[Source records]
Content starts

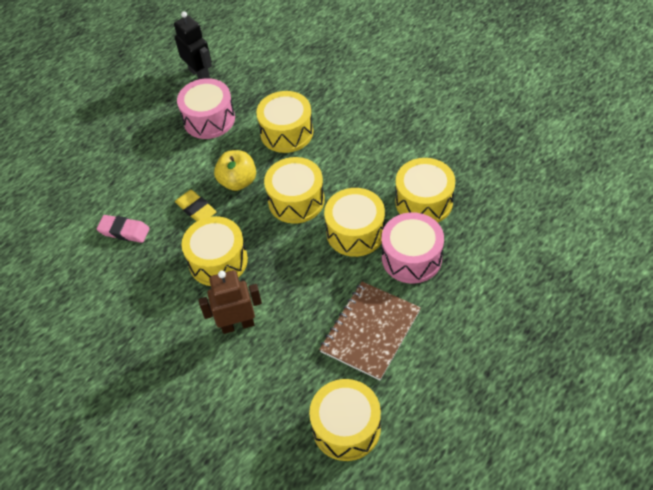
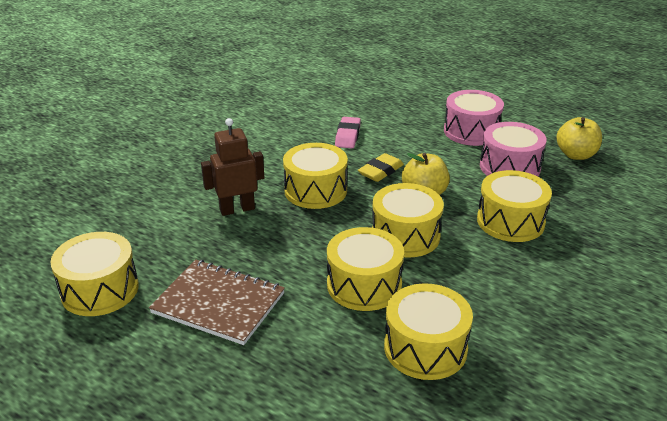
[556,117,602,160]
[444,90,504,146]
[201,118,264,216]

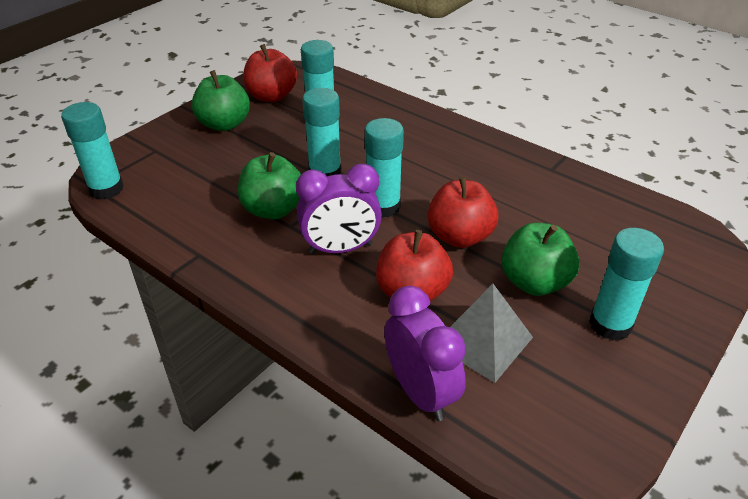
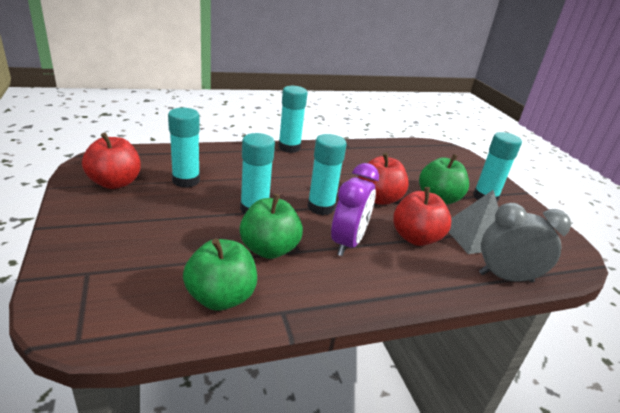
[183,238,257,311]
[278,86,308,153]
[479,203,571,282]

Content ends

### What you will do
With the pictures left out, copy exactly the lines above from the line containing "[201,118,264,216]" through the last line of the entries.

### Answer to the problem
[201,118,264,216]

[183,238,257,311]
[278,86,308,153]
[479,203,571,282]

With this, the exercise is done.